§ Assignment
If a line in the records below holds the word "blue", copy it.

§ Before-and-after object lists
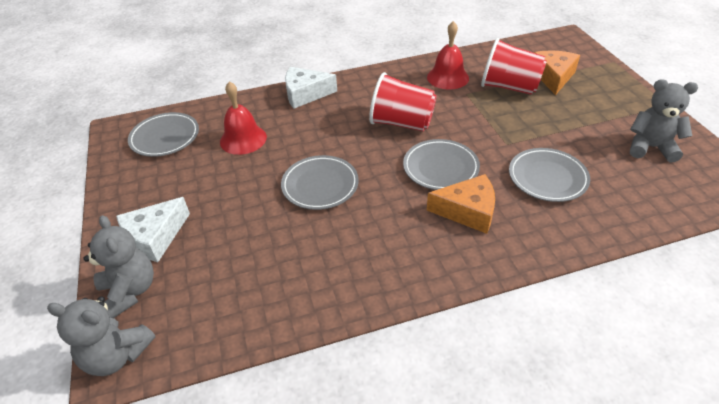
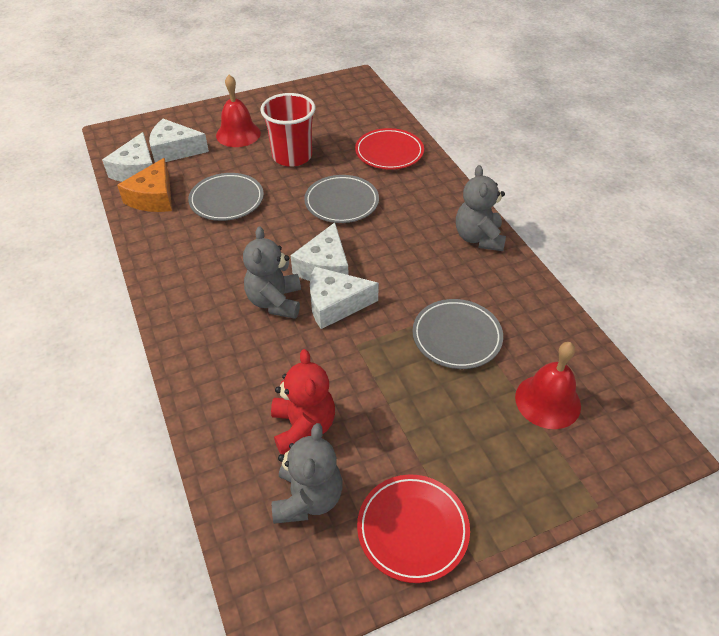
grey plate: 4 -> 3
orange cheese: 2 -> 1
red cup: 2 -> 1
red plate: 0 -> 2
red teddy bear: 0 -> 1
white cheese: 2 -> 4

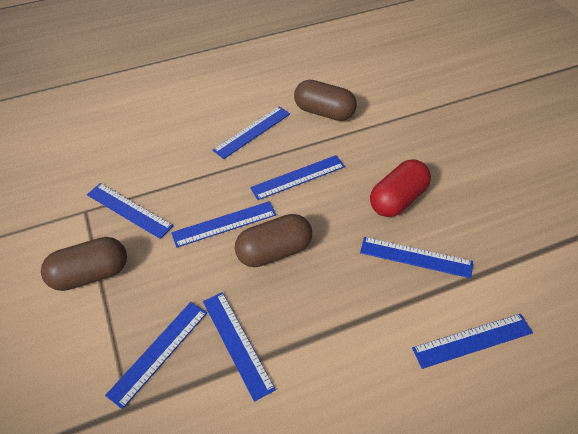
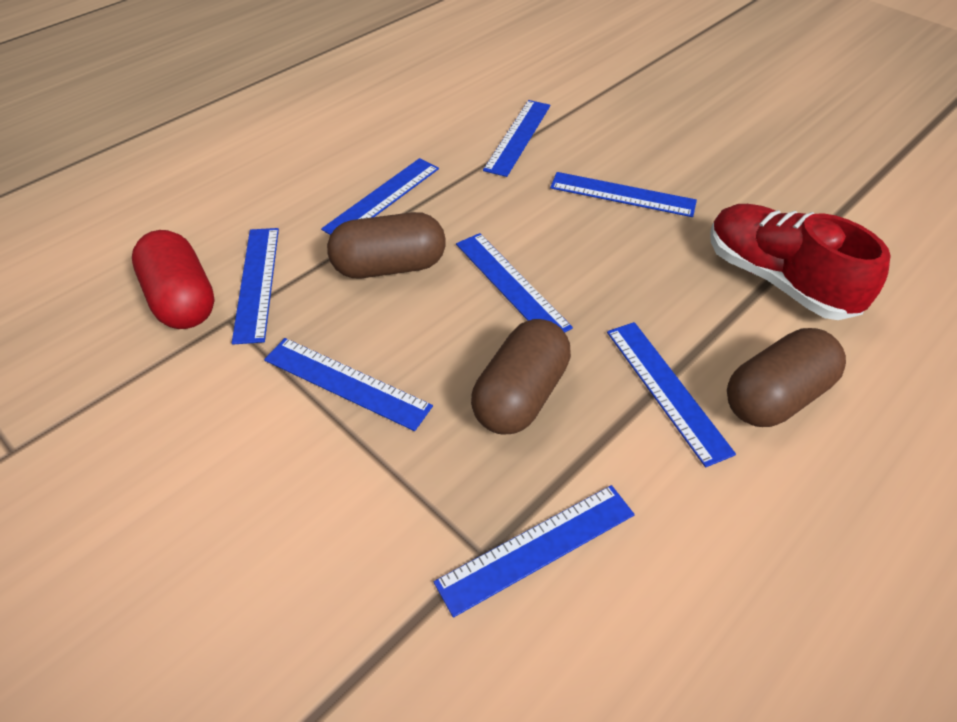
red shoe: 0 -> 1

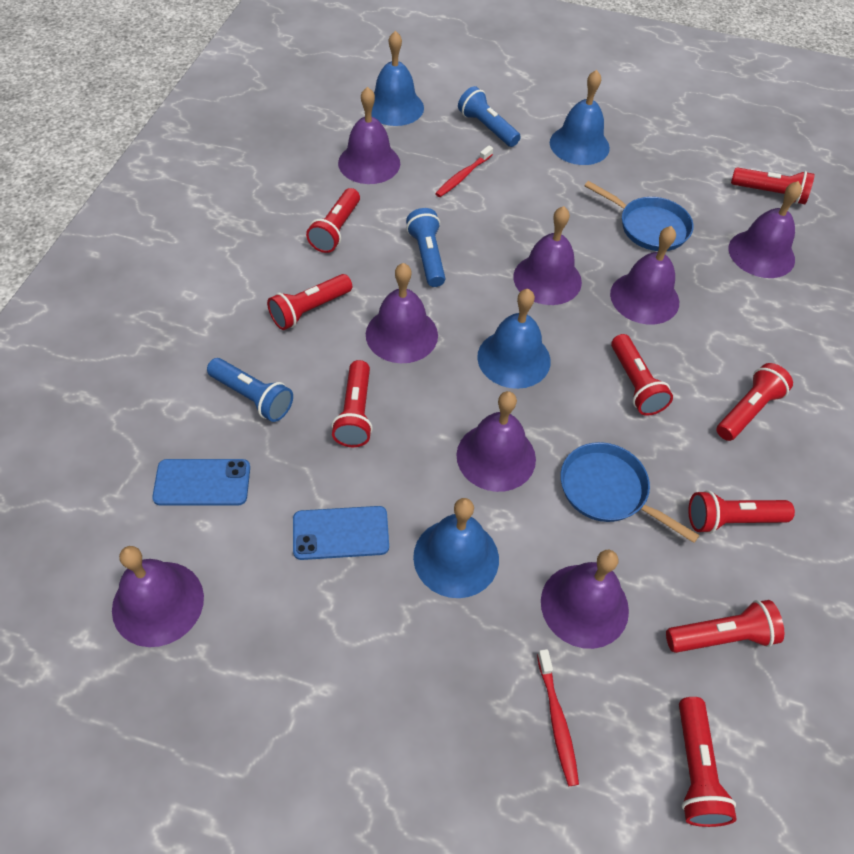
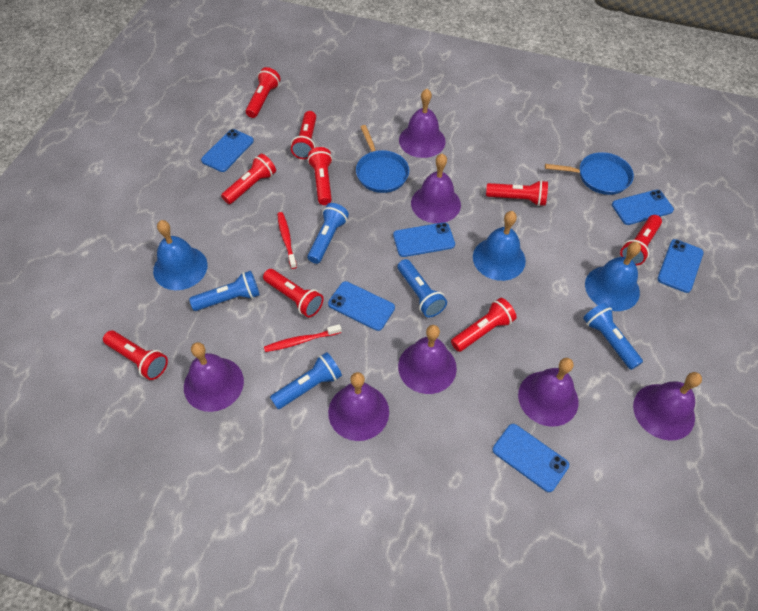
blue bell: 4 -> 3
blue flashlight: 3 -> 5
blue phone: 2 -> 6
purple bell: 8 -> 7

§ Solution to the exercise
blue bell: 4 -> 3
blue flashlight: 3 -> 5
blue phone: 2 -> 6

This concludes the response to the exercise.